══ RECORDED DATA ══
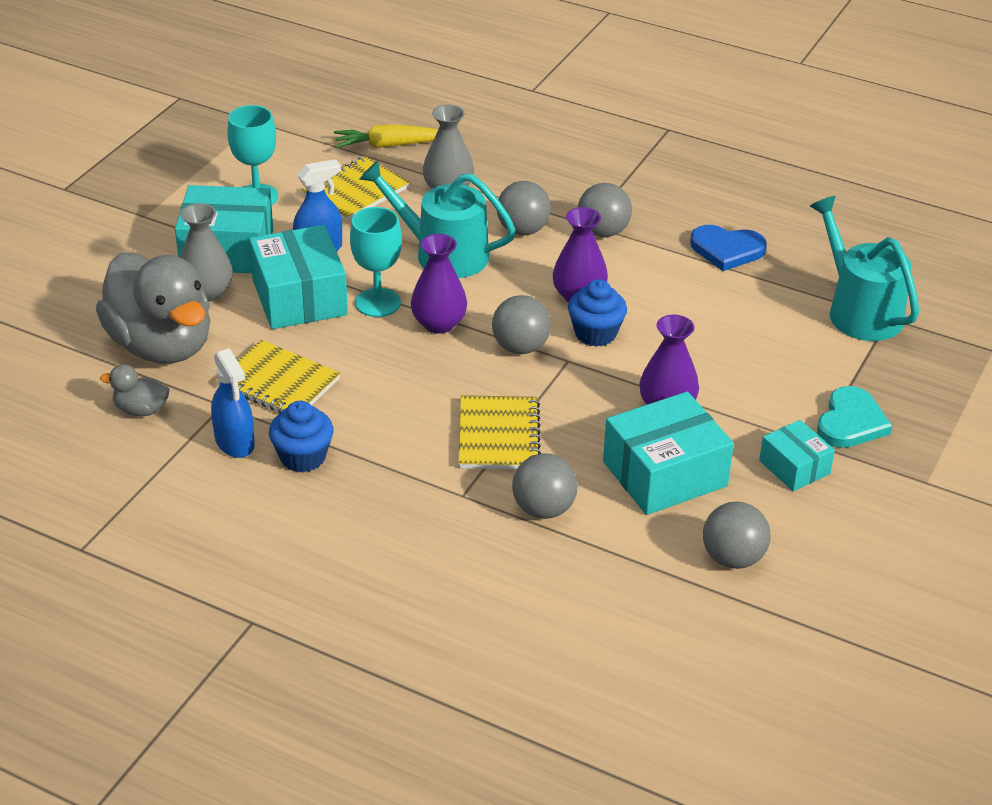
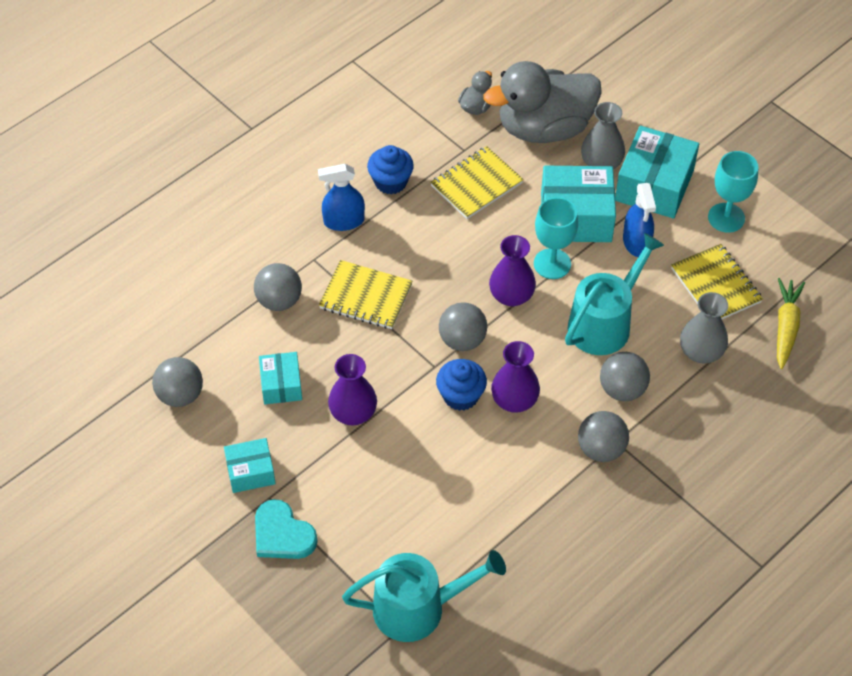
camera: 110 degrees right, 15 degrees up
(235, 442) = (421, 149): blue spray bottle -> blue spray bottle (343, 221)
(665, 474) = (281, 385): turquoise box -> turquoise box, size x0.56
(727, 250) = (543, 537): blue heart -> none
═══
[TASK TO CARRY OUT]
The answer must be a single number: how many lines above contain "blue".

[EXERCISE RESULT]
2